RECORDS FOR THIS TASK
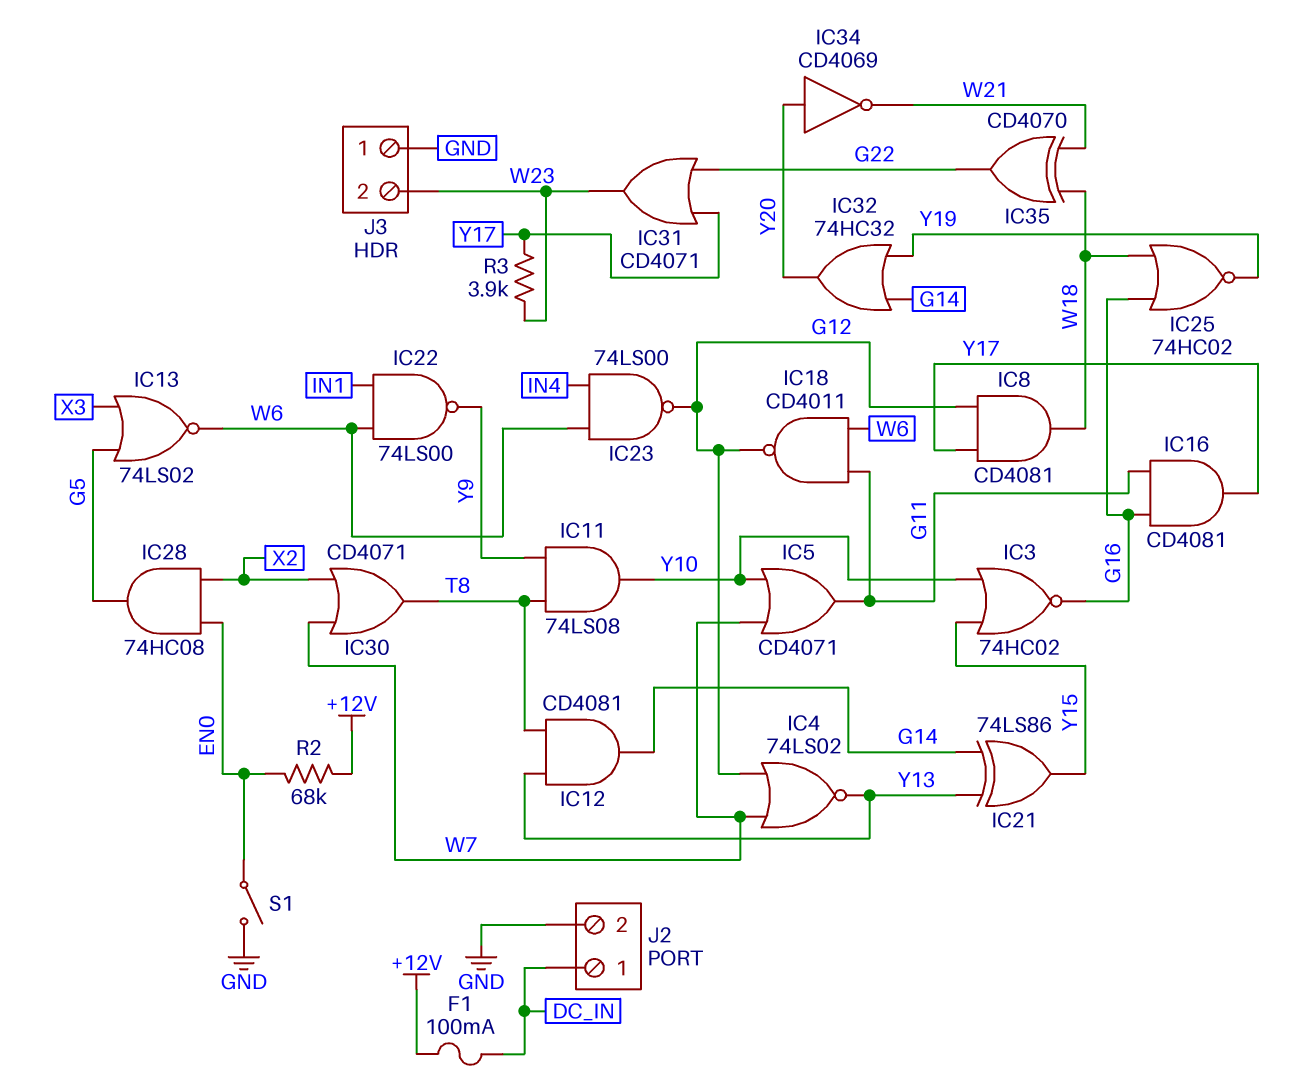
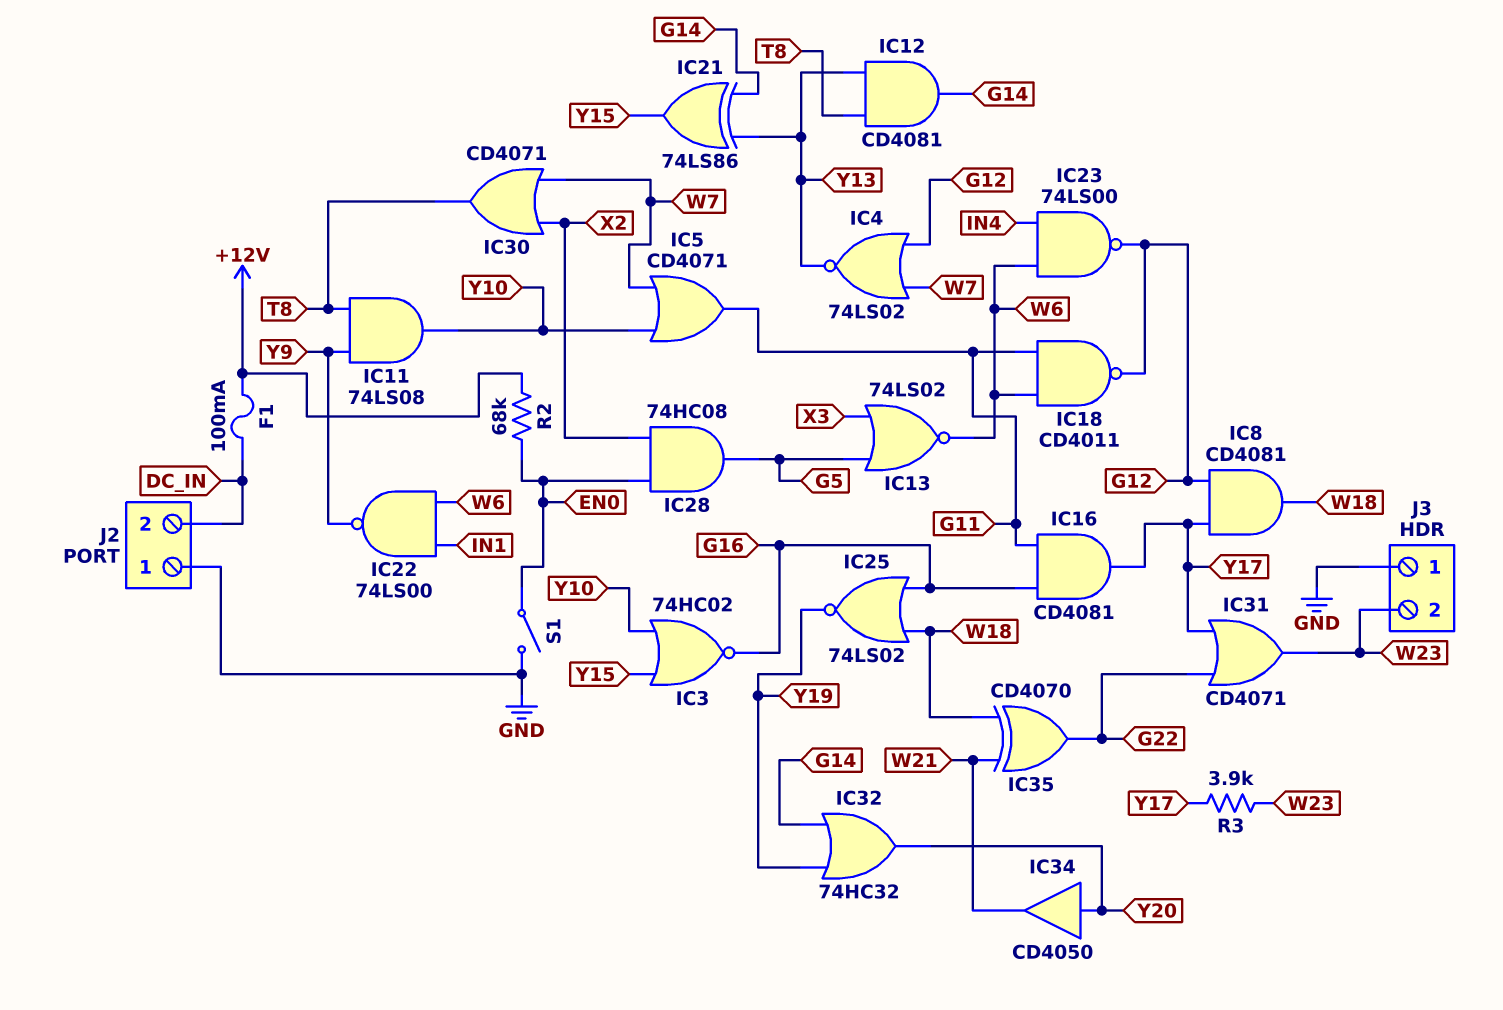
IC25: NOR 74HC02 (in G16, in W18, out Y19) -> NOR 74LS02 (in G16, in W18, out Y19)
IC34: NOT CD4069 (in Y20, out W21) -> buffer CD4050 (in Y20, out W21)
J2 pin 1: DC_IN -> GND
J2 pin 2: GND -> DC_IN

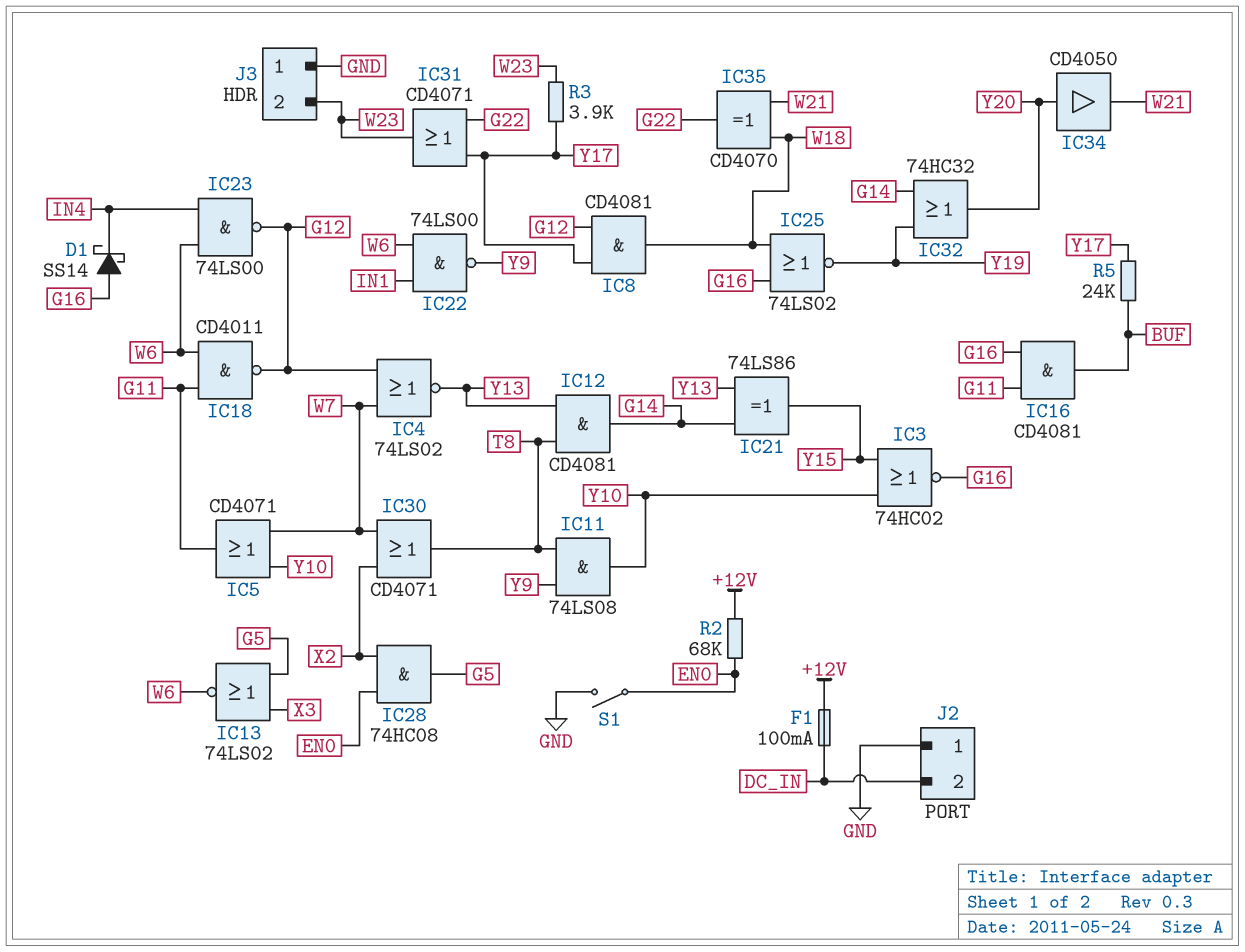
D1: none -> schottky SS14 (A G16, K IN4)
IC16: AND CD4081 (in G11, in G16, out Y17) -> AND CD4081 (in G11, in G16, out BUF)
R5: none -> 24k (BUF, Y17)

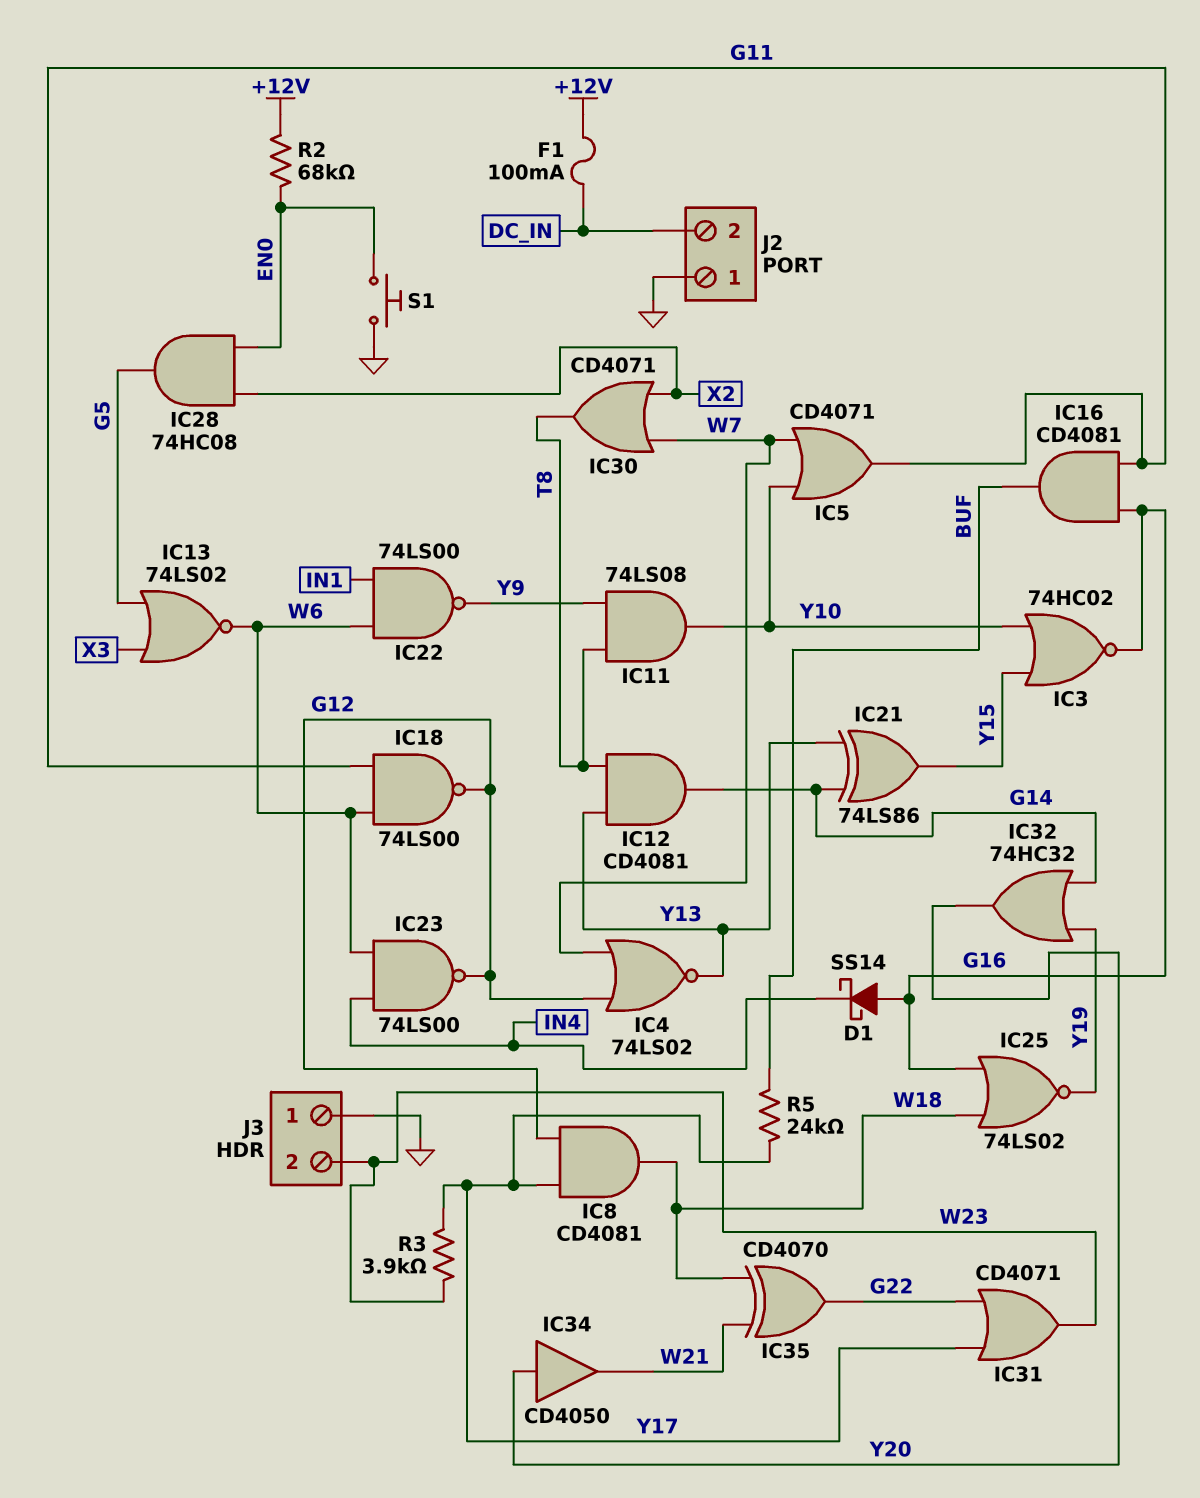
IC18: NAND CD4011 (in G11, in W6, out G12) -> NAND 74LS00 (in G11, in W6, out G12)
S1: switch (EN0, GND) -> button (EN0, GND)

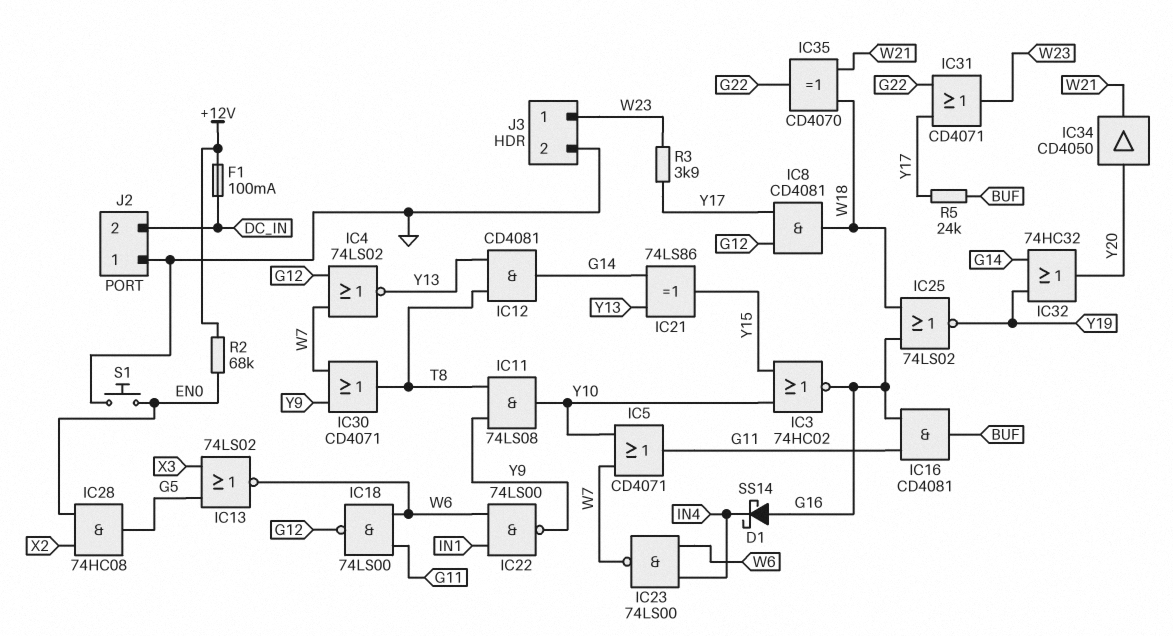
IC23: NAND 74LS00 (in IN4, in W6, out G12) -> NAND 74LS00 (in IN4, in W6, out W7)
IC30: OR CD4071 (in W7, in X2, out T8) -> OR CD4071 (in W7, in Y9, out T8)
J3 pin 1: GND -> W23
J3 pin 2: W23 -> GND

TASK PROMPT
Please copy out the whole listing exactly, minus its pictures.

OUTPUT OF THE EXERCISE
IC25: NOR 74HC02 (in G16, in W18, out Y19) -> NOR 74LS02 (in G16, in W18, out Y19)
IC34: NOT CD4069 (in Y20, out W21) -> buffer CD4050 (in Y20, out W21)
J2 pin 1: DC_IN -> GND
J2 pin 2: GND -> DC_IN

D1: none -> schottky SS14 (A G16, K IN4)
IC16: AND CD4081 (in G11, in G16, out Y17) -> AND CD4081 (in G11, in G16, out BUF)
R5: none -> 24k (BUF, Y17)

IC18: NAND CD4011 (in G11, in W6, out G12) -> NAND 74LS00 (in G11, in W6, out G12)
S1: switch (EN0, GND) -> button (EN0, GND)

IC23: NAND 74LS00 (in IN4, in W6, out G12) -> NAND 74LS00 (in IN4, in W6, out W7)
IC30: OR CD4071 (in W7, in X2, out T8) -> OR CD4071 (in W7, in Y9, out T8)
J3 pin 1: GND -> W23
J3 pin 2: W23 -> GND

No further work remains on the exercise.